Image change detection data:
☆ ☆ ☆

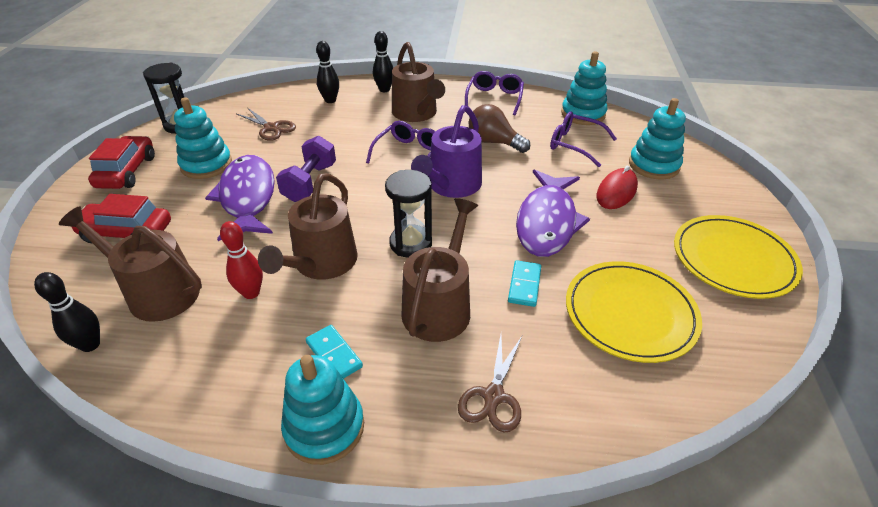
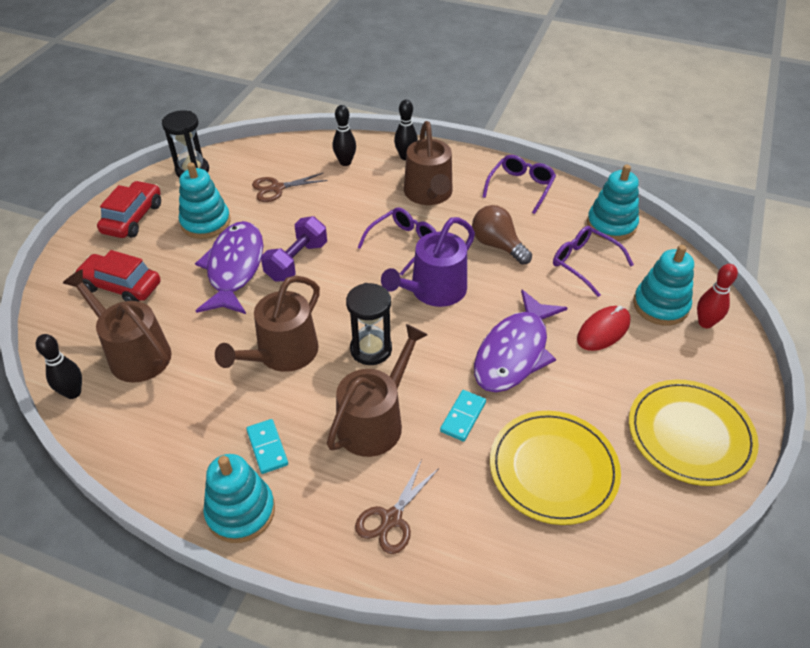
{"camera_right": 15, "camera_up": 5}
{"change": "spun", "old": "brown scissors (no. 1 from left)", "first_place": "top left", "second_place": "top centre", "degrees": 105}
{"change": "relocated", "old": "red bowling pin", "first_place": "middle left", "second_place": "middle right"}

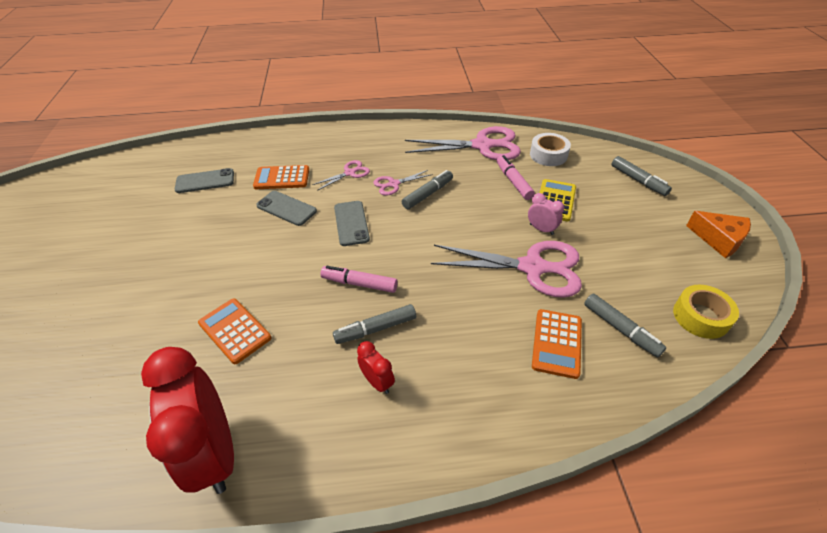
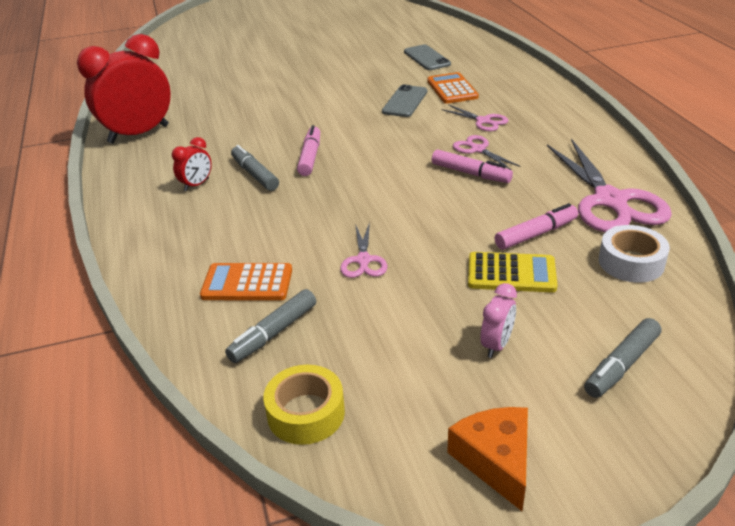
{"camera_right": 80, "camera_up": -10}
{"change": "colour", "old": "grey marker (no. 2 from left)", "new": "pink marker (no. 2 from left)", "first_place": "centre", "second_place": "top centre"}
{"change": "relocated", "old": "pink clock", "first_place": "centre", "second_place": "middle right"}
{"change": "missing", "old": "grey phone (no. 3 from left)", "first_place": "centre"}
{"change": "spun", "old": "orange cheese", "first_place": "middle right", "second_place": "bottom centre", "degrees": 135}
{"change": "size", "old": "pink scissors (no. 4 from left in the first image)", "first_place": "centre", "second_place": "centre", "factor": 0.48}
{"change": "missing", "old": "orange calculator (no. 1 from left)", "first_place": "middle left"}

☆ ☆ ☆

What you have to do
Pictures omitted, give the entries again exactly.

Solved problem
{"camera_right": 15, "camera_up": 5}
{"change": "spun", "old": "brown scissors (no. 1 from left)", "first_place": "top left", "second_place": "top centre", "degrees": 105}
{"change": "relocated", "old": "red bowling pin", "first_place": "middle left", "second_place": "middle right"}

{"camera_right": 80, "camera_up": -10}
{"change": "colour", "old": "grey marker (no. 2 from left)", "new": "pink marker (no. 2 from left)", "first_place": "centre", "second_place": "top centre"}
{"change": "relocated", "old": "pink clock", "first_place": "centre", "second_place": "middle right"}
{"change": "missing", "old": "grey phone (no. 3 from left)", "first_place": "centre"}
{"change": "spun", "old": "orange cheese", "first_place": "middle right", "second_place": "bottom centre", "degrees": 135}
{"change": "size", "old": "pink scissors (no. 4 from left in the first image)", "first_place": "centre", "second_place": "centre", "factor": 0.48}
{"change": "missing", "old": "orange calculator (no. 1 from left)", "first_place": "middle left"}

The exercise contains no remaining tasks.